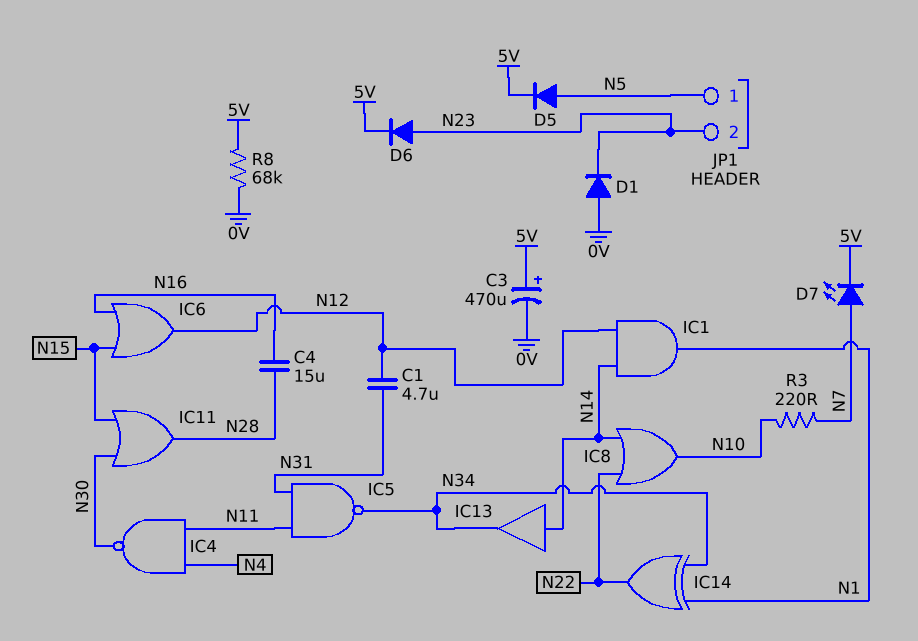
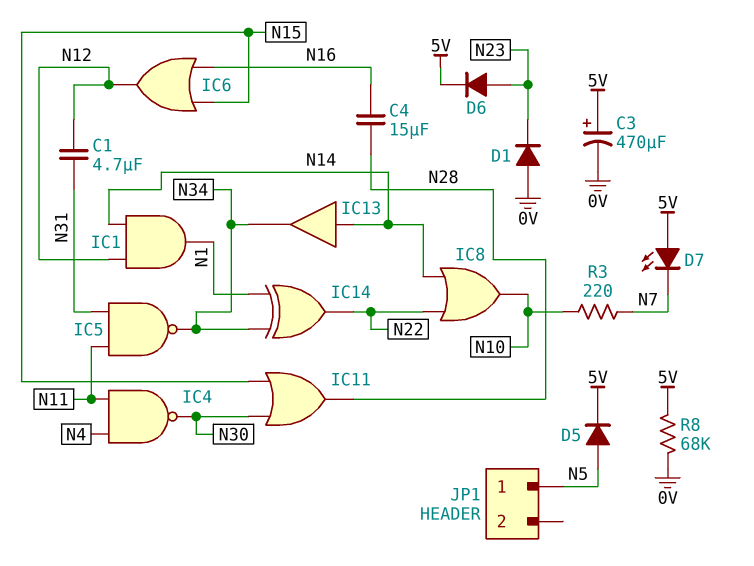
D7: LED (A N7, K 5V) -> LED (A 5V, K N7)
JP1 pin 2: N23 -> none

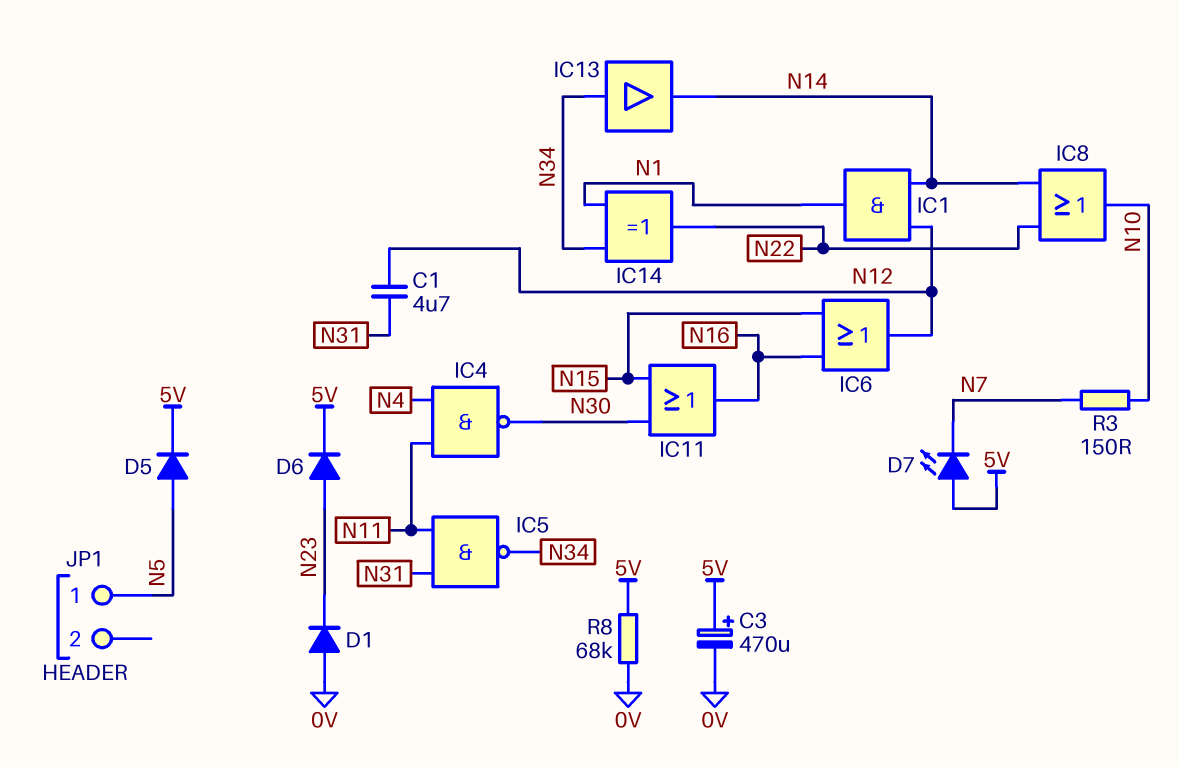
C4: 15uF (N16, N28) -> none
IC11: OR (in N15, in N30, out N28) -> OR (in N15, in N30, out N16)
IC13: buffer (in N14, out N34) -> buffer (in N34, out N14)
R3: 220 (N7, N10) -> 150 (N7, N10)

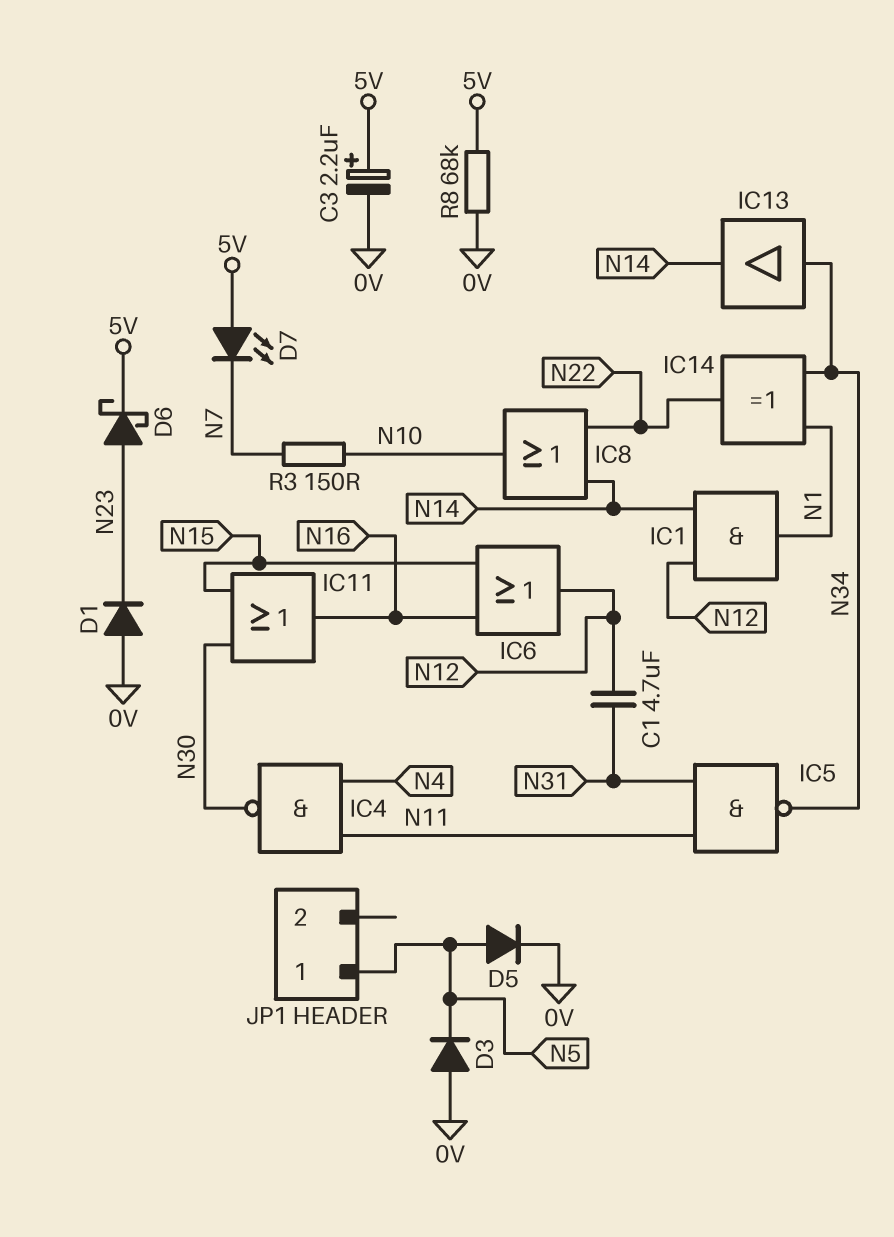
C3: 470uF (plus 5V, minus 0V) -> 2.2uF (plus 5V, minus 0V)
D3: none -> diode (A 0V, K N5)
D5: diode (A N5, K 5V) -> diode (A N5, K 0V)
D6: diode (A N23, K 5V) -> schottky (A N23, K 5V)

##############################

## What you need to do
Search the entries above for lines containing the word "diode", and copy each one.

## Solution for this problem
D3: none -> diode (A 0V, K N5)
D5: diode (A N5, K 5V) -> diode (A N5, K 0V)
D6: diode (A N23, K 5V) -> schottky (A N23, K 5V)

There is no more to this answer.